> [EXERCISE DETAILS]: Beneath this line is the data. Output exactly the lines from the line with "C3: 1nF (NET8, NET14) -> none" to the line with "D1: LED (A NET14, K", both ends included, and nothing more.

> [SOURCE DATA]:
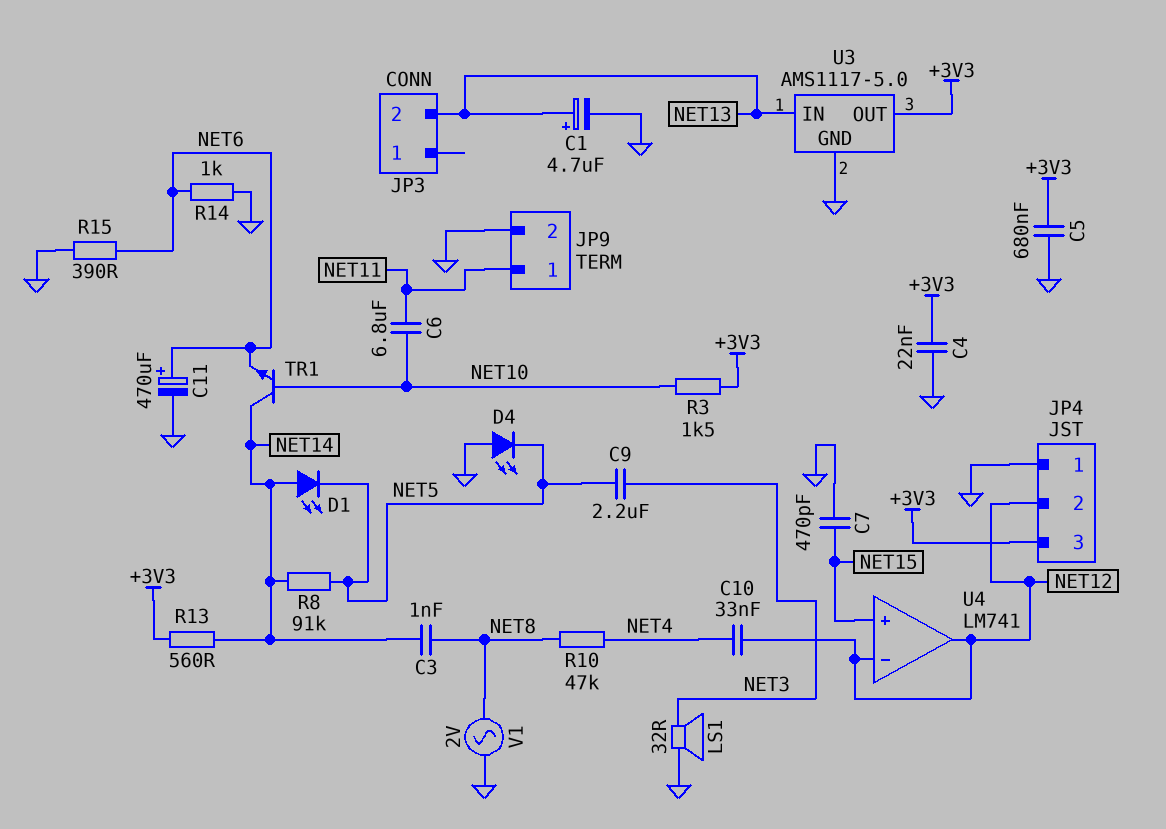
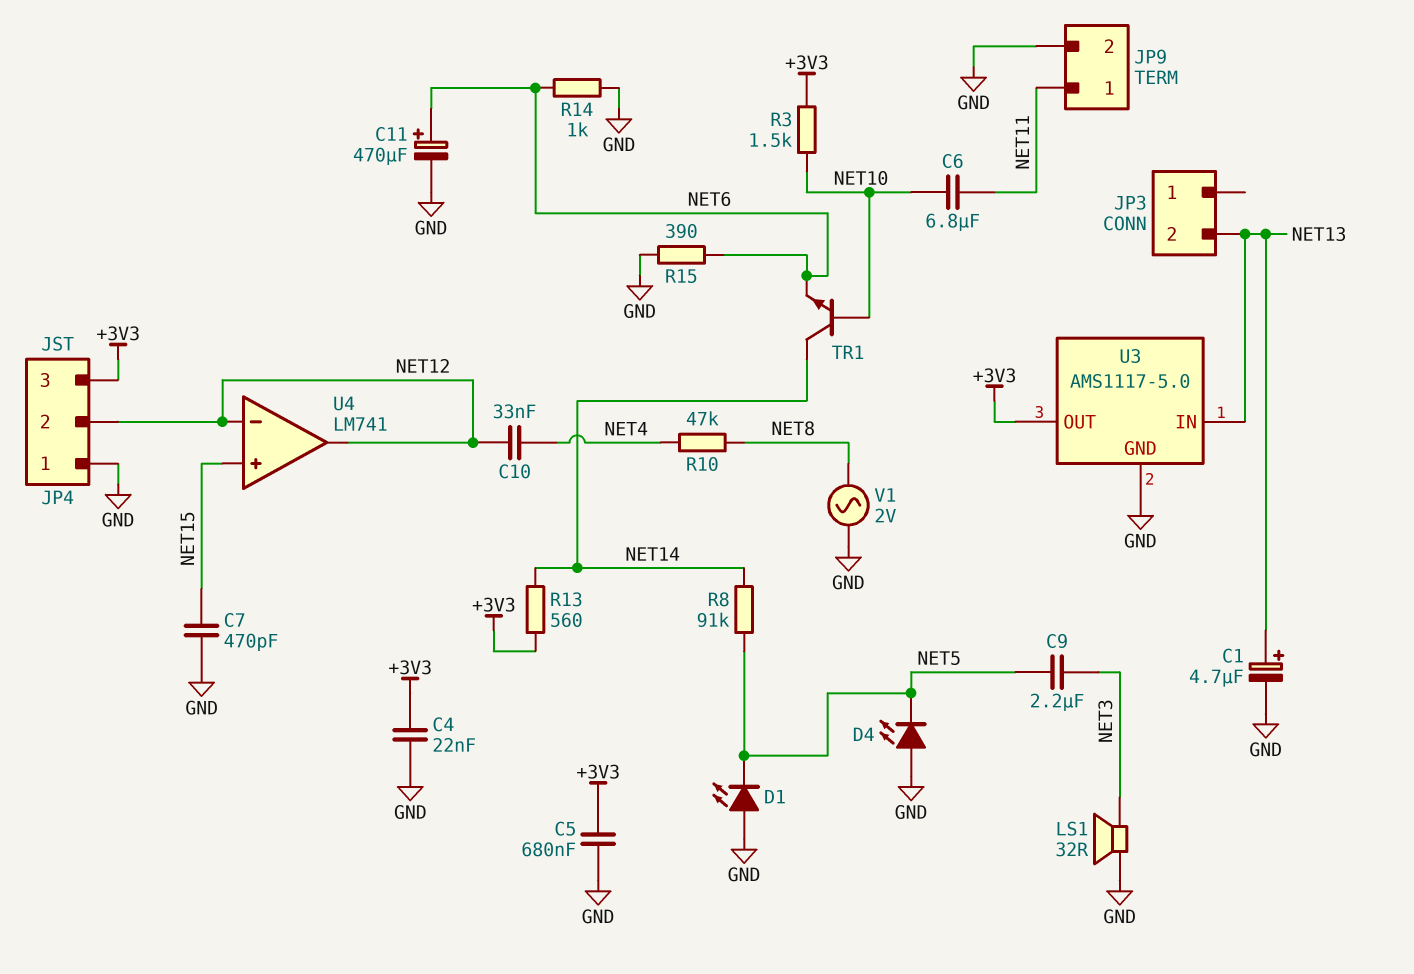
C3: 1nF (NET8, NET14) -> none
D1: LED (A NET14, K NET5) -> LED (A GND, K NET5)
* * *
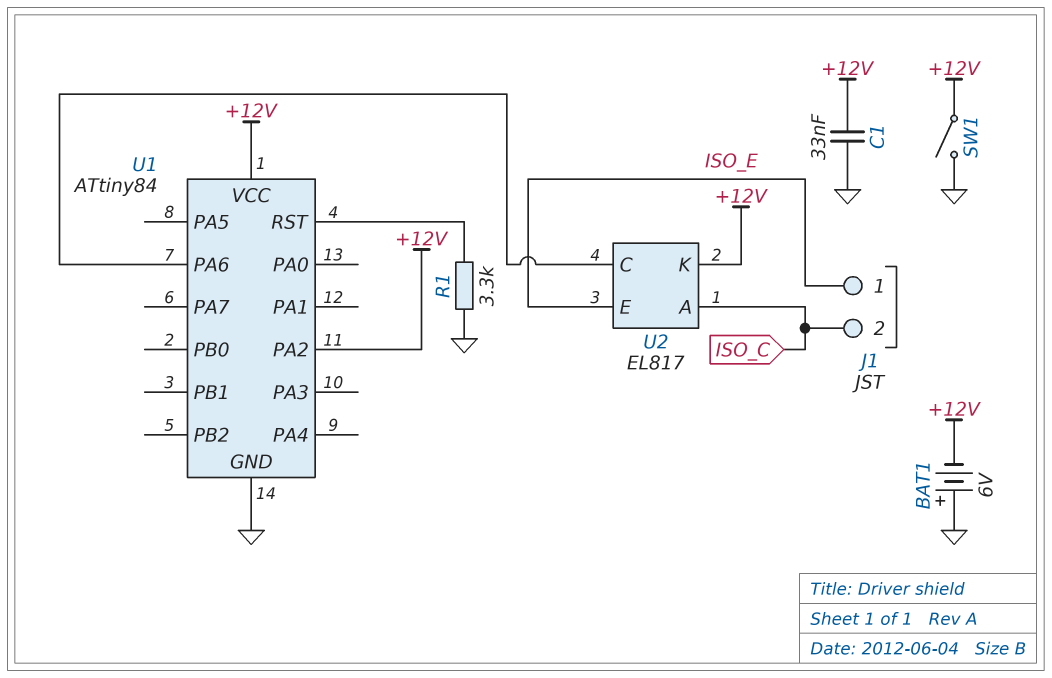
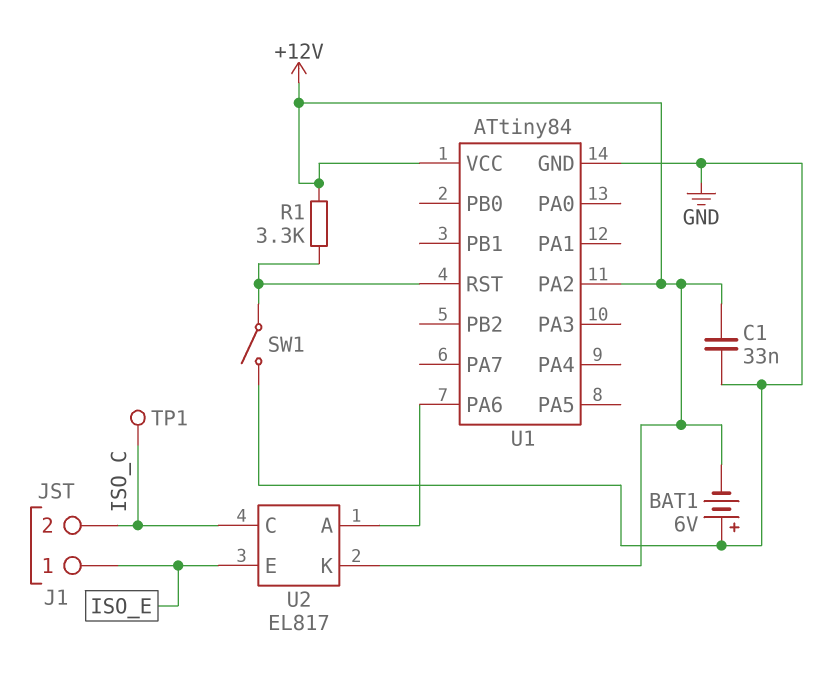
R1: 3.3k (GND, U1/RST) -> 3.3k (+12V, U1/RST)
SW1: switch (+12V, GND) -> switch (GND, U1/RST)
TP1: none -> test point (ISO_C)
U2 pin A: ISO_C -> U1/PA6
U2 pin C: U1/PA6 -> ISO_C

> [RESPONSE TO THE EXERCISE]:
C3: 1nF (NET8, NET14) -> none
D1: LED (A NET14, K NET5) -> LED (A GND, K NET5)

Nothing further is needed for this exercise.